▶ [Short problem] Turn the records between the lines holding "Pennerton [1233, 877]" and "trembling (747, 544)", inclusive, into a two-column CSV with the columns input and output. Give one row per record, with its text under input and its answer under output, each in a single quoted field and with any line breaks replaced by spaces.
___ Rows
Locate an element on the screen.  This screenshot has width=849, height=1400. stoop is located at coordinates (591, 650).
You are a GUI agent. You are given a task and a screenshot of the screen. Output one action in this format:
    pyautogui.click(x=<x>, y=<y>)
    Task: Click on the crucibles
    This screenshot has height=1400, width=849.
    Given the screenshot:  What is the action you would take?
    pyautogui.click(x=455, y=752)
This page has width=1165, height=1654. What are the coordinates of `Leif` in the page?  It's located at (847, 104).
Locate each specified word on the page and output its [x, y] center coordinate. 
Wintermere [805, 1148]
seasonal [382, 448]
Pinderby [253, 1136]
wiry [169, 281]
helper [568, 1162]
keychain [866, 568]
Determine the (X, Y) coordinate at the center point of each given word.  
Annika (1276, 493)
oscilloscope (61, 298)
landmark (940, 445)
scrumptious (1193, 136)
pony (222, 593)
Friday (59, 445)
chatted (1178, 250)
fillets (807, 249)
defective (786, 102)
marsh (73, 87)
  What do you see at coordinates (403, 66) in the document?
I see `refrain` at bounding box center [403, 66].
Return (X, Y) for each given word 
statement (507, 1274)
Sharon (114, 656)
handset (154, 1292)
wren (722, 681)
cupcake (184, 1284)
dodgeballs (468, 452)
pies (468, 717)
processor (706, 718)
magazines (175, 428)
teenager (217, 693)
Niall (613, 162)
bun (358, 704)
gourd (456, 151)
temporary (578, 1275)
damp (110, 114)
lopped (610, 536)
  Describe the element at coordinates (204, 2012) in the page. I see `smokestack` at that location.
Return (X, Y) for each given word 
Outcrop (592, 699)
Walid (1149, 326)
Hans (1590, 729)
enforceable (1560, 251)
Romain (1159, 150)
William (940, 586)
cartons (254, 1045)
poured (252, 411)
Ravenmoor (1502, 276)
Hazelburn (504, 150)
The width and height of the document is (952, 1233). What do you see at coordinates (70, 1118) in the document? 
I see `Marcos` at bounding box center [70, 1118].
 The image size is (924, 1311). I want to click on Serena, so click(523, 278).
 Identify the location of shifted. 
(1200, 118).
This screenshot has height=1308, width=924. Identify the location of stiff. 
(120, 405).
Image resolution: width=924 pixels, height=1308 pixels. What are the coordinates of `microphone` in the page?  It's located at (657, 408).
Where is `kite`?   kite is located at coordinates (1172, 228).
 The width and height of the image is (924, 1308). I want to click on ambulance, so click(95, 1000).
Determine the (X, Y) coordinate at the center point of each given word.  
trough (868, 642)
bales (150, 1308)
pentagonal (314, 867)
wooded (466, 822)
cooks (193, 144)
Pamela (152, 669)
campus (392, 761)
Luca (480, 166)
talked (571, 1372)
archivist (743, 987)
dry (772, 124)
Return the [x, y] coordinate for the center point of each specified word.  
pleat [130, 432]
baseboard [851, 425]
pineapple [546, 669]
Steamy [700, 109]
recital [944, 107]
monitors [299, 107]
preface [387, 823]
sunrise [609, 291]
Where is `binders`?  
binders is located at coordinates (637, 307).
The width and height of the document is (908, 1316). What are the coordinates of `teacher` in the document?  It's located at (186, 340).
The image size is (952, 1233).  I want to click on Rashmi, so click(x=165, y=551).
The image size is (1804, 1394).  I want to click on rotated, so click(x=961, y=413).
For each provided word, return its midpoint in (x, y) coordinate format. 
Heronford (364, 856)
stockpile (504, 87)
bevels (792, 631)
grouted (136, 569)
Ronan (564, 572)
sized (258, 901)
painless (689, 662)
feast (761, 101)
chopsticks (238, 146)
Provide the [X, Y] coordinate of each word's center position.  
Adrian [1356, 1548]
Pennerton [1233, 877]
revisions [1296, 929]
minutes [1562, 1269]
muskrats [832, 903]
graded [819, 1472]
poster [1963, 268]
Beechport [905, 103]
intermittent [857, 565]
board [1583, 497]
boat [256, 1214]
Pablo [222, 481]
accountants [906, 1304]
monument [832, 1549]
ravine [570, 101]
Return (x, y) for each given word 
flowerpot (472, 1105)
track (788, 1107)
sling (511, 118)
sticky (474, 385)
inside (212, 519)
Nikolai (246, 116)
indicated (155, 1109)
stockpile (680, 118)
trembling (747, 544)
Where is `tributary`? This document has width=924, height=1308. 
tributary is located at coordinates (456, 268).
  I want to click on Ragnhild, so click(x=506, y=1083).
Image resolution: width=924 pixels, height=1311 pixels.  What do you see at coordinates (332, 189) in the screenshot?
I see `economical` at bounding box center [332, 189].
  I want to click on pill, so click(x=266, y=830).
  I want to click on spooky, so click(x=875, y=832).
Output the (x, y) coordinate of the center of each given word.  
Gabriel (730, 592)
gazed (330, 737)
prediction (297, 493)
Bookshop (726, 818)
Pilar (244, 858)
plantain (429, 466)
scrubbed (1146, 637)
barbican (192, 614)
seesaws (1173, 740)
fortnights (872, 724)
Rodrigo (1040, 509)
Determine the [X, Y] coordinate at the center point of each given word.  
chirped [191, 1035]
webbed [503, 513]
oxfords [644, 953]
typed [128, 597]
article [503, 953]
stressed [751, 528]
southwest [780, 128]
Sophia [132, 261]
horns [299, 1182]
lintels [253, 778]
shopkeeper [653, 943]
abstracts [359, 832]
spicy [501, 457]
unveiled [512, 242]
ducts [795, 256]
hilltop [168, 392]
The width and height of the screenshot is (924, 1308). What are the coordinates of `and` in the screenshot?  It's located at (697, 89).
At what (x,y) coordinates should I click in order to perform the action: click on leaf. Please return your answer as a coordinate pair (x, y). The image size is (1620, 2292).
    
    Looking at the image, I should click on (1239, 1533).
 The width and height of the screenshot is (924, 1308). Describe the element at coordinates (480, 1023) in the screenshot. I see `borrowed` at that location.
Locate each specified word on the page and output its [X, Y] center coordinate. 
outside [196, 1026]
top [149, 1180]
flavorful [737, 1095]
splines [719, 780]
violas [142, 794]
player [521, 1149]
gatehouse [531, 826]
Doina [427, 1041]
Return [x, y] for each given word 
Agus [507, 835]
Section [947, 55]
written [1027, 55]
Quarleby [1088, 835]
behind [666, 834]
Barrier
______
▶ [The response]
input,output
"Pennerton","[1233, 877]"
"revisions","[1296, 929]"
"minutes","[1562, 1269]"
"muskrats","[832, 903]"
"graded","[819, 1472]"
"poster","[1963, 268]"
"Beechport","[905, 103]"
"intermittent","[857, 565]"
"board","[1583, 497]"
"boat","[256, 1214]"
"Pablo","[222, 481]"
"accountants","[906, 1304]"
"monument","[832, 1549]"
"ravine","[570, 101]"
"Return (x, y) for each given word flowerpot","(472, 1105)"
"track","(788, 1107)"
"sling","(511, 118)"
"sticky","(474, 385)"
"inside","(212, 519)"
"Nikolai","(246, 116)"
"indicated","(155, 1109)"
"stockpile","(680, 118)"
"trembling","(747, 544)"